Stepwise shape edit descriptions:
········

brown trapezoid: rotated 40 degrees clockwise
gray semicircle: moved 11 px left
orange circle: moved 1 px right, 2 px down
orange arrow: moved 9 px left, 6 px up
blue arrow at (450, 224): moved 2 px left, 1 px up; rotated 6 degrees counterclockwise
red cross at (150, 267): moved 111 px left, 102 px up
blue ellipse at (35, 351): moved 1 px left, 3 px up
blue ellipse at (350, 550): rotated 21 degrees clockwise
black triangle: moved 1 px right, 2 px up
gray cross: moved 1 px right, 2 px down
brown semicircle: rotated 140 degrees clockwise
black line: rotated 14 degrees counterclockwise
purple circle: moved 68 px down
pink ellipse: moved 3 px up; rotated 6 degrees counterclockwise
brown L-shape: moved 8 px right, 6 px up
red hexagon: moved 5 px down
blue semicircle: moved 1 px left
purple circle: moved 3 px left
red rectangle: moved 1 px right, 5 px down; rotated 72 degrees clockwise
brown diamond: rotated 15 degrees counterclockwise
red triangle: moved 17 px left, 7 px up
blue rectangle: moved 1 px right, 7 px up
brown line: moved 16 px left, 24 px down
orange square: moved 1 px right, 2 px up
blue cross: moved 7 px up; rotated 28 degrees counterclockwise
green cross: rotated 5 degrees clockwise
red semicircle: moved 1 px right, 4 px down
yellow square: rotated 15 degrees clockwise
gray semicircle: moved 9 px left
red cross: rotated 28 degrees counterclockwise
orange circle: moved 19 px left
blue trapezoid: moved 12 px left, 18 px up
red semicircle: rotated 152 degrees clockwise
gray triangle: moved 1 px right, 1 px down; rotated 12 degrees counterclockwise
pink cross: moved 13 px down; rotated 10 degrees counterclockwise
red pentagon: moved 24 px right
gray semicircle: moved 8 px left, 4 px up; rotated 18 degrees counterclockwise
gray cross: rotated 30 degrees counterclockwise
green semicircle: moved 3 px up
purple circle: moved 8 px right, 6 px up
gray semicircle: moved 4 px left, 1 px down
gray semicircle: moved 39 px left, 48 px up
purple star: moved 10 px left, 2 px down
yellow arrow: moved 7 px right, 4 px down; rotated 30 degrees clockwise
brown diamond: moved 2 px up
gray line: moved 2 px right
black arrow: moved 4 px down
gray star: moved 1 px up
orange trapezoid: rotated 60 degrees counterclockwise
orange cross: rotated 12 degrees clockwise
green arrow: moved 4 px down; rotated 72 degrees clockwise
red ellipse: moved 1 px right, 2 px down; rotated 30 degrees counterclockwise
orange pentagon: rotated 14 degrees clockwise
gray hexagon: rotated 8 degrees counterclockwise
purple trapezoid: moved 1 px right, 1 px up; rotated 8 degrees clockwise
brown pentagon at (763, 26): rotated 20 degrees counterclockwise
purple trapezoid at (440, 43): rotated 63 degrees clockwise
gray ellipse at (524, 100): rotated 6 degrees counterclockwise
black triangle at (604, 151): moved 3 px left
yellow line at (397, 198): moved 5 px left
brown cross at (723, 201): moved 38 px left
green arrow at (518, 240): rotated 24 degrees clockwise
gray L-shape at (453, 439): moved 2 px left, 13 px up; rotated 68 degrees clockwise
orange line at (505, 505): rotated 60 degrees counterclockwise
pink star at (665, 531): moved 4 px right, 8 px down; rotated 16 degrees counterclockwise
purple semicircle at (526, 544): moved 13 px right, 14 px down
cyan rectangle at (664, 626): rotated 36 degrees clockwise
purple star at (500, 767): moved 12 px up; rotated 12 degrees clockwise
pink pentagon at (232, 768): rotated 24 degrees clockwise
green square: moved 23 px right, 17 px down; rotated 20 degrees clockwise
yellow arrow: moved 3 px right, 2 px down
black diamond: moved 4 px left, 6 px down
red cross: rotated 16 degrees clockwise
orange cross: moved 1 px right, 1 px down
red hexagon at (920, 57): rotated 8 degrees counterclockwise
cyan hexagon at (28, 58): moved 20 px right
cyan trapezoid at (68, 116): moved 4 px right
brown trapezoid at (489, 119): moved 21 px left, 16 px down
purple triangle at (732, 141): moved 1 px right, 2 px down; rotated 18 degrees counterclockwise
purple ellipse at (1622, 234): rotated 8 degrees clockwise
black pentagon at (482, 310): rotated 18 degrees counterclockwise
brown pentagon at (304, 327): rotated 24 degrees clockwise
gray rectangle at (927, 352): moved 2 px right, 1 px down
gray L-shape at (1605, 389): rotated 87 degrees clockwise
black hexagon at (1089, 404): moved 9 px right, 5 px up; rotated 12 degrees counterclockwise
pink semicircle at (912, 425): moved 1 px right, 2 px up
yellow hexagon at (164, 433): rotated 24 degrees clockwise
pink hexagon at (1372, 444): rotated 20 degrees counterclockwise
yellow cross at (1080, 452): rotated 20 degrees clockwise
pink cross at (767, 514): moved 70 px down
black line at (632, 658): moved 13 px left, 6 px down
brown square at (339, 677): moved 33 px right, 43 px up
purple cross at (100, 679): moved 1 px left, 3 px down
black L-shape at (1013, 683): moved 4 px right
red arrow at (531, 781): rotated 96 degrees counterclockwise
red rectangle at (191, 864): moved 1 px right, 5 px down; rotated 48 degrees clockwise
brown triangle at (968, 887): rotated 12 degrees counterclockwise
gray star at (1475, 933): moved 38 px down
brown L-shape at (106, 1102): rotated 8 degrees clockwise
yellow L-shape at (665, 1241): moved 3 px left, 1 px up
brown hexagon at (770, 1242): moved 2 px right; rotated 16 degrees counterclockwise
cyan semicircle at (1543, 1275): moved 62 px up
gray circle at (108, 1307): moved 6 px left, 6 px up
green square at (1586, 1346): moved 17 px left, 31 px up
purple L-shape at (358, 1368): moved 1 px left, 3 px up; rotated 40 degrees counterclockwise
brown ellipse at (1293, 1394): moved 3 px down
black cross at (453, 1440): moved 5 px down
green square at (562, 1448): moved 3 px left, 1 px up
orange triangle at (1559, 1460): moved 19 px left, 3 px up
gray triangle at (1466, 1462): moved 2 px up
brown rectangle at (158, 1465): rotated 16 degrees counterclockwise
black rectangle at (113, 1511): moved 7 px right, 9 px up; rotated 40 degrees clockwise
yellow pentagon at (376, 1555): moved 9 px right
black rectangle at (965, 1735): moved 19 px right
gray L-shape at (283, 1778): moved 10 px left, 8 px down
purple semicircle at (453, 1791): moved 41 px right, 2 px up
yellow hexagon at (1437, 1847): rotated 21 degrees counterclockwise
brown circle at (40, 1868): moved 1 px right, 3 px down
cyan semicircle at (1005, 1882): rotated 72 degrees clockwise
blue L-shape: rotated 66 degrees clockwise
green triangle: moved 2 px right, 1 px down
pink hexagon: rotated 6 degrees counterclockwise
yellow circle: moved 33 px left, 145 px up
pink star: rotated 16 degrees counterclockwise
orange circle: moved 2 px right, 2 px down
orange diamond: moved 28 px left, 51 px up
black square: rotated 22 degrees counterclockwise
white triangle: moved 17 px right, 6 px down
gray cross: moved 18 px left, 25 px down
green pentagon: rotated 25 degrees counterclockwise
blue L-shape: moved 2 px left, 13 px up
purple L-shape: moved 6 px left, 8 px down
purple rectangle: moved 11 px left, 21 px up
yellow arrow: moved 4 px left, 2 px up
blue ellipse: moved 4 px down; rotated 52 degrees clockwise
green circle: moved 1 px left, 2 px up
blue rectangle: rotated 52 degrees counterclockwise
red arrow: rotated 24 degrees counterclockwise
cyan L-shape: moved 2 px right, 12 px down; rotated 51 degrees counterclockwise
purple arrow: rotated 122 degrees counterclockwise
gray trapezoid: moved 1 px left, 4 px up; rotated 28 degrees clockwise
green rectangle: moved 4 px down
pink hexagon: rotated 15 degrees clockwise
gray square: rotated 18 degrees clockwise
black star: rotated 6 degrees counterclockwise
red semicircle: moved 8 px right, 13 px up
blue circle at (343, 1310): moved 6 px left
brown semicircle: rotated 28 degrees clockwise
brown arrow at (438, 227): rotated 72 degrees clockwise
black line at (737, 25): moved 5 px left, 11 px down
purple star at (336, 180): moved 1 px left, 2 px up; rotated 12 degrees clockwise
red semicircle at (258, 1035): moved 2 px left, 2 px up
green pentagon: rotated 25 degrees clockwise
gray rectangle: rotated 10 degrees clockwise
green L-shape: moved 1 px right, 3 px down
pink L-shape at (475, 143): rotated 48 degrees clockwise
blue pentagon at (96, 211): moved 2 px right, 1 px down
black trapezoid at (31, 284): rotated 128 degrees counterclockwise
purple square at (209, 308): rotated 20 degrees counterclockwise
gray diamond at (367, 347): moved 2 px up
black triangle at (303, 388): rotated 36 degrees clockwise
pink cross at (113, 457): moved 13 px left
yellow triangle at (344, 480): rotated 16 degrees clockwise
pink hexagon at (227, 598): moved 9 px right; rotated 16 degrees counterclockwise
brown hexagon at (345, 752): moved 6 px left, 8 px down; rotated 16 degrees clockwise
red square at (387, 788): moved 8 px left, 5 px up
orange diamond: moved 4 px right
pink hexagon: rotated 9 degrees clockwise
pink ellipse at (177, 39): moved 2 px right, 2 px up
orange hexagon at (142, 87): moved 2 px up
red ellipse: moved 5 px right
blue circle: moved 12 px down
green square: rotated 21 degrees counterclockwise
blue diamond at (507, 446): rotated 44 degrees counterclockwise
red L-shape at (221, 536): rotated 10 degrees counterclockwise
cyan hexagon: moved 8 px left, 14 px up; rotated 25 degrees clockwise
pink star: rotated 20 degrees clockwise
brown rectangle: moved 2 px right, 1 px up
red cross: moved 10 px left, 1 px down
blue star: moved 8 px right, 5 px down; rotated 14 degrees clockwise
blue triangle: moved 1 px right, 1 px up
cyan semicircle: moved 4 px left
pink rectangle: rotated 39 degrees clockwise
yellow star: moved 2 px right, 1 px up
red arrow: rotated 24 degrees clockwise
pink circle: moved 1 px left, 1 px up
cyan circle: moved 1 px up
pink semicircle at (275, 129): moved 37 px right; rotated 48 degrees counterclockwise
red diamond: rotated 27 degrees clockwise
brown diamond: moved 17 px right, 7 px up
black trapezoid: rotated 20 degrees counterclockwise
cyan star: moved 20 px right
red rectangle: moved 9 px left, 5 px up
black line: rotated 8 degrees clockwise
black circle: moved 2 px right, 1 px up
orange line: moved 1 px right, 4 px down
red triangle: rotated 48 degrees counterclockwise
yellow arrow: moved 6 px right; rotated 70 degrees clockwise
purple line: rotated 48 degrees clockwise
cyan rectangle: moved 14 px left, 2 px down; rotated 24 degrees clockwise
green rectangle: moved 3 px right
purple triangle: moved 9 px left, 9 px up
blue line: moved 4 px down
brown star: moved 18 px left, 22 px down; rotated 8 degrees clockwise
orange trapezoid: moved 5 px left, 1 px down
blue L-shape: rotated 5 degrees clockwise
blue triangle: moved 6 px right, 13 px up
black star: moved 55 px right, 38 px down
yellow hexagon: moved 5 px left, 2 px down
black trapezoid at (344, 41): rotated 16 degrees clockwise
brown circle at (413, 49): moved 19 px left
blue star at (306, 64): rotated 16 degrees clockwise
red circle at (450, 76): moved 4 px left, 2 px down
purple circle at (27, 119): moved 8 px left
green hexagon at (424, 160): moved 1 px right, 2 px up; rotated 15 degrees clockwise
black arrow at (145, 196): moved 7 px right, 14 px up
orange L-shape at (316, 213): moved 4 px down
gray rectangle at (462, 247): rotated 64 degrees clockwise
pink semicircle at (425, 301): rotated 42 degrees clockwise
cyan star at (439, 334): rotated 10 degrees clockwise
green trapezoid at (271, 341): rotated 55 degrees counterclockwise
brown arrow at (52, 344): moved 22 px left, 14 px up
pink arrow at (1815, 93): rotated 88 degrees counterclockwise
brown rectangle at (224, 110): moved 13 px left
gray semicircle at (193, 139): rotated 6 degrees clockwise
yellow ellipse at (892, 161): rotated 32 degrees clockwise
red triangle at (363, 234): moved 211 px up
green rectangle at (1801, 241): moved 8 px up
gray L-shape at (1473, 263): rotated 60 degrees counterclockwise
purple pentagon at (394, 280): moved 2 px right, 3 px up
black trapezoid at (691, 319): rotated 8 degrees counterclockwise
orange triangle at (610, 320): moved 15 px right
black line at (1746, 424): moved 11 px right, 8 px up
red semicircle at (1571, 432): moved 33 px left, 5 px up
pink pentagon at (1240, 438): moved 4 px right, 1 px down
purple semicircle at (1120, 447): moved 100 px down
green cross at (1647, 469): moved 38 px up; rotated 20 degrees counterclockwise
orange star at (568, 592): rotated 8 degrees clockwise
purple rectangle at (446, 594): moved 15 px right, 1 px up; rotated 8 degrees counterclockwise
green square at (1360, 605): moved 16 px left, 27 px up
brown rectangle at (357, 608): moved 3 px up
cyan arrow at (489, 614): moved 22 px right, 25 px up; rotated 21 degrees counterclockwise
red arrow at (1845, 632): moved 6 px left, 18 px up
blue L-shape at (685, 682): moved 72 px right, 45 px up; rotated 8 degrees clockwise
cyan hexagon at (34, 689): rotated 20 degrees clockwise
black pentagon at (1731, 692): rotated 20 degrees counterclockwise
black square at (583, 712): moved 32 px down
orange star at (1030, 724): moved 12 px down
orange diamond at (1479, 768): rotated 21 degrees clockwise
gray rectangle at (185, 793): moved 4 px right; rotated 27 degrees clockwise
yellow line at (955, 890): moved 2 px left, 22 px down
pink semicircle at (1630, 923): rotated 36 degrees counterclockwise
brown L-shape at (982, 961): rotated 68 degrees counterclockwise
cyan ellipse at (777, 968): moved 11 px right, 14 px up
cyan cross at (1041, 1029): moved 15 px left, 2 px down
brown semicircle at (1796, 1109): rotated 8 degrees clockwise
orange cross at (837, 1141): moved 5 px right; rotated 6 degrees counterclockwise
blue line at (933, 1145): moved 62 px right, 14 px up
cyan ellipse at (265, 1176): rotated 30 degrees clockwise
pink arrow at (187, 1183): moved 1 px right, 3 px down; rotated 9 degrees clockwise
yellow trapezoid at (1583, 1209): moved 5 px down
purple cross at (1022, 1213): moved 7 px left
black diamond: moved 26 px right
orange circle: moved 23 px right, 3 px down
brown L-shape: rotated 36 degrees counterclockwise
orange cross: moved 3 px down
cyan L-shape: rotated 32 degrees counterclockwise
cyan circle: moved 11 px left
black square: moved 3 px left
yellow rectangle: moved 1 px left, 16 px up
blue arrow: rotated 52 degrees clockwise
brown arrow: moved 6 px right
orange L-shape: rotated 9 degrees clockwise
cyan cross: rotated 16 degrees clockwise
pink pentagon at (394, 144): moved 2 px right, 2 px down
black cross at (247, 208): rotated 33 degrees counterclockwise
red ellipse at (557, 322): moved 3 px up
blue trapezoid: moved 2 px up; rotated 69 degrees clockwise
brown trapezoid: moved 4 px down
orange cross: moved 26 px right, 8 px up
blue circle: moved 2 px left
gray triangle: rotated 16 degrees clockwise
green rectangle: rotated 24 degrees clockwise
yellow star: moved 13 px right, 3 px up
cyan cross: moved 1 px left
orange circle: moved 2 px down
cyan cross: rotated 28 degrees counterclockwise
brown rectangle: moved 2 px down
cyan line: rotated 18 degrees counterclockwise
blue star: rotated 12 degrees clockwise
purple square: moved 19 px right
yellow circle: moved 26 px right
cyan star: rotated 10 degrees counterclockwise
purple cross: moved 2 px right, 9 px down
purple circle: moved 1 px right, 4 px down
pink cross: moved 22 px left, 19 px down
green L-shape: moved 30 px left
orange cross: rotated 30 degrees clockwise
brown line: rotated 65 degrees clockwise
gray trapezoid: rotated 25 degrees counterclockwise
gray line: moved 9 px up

········

Copy range, inclusive: the line holding "orange arrow: moved 9 px left, 6 px up" to the line holding "red semicircle: rotated 152 degrees clockwise". Reproduce exactly those lines of the records above and no others.

* **Response to this task**:
orange arrow: moved 9 px left, 6 px up
blue arrow at (450, 224): moved 2 px left, 1 px up; rotated 6 degrees counterclockwise
red cross at (150, 267): moved 111 px left, 102 px up
blue ellipse at (35, 351): moved 1 px left, 3 px up
blue ellipse at (350, 550): rotated 21 degrees clockwise
black triangle: moved 1 px right, 2 px up
gray cross: moved 1 px right, 2 px down
brown semicircle: rotated 140 degrees clockwise
black line: rotated 14 degrees counterclockwise
purple circle: moved 68 px down
pink ellipse: moved 3 px up; rotated 6 degrees counterclockwise
brown L-shape: moved 8 px right, 6 px up
red hexagon: moved 5 px down
blue semicircle: moved 1 px left
purple circle: moved 3 px left
red rectangle: moved 1 px right, 5 px down; rotated 72 degrees clockwise
brown diamond: rotated 15 degrees counterclockwise
red triangle: moved 17 px left, 7 px up
blue rectangle: moved 1 px right, 7 px up
brown line: moved 16 px left, 24 px down
orange square: moved 1 px right, 2 px up
blue cross: moved 7 px up; rotated 28 degrees counterclockwise
green cross: rotated 5 degrees clockwise
red semicircle: moved 1 px right, 4 px down
yellow square: rotated 15 degrees clockwise
gray semicircle: moved 9 px left
red cross: rotated 28 degrees counterclockwise
orange circle: moved 19 px left
blue trapezoid: moved 12 px left, 18 px up
red semicircle: rotated 152 degrees clockwise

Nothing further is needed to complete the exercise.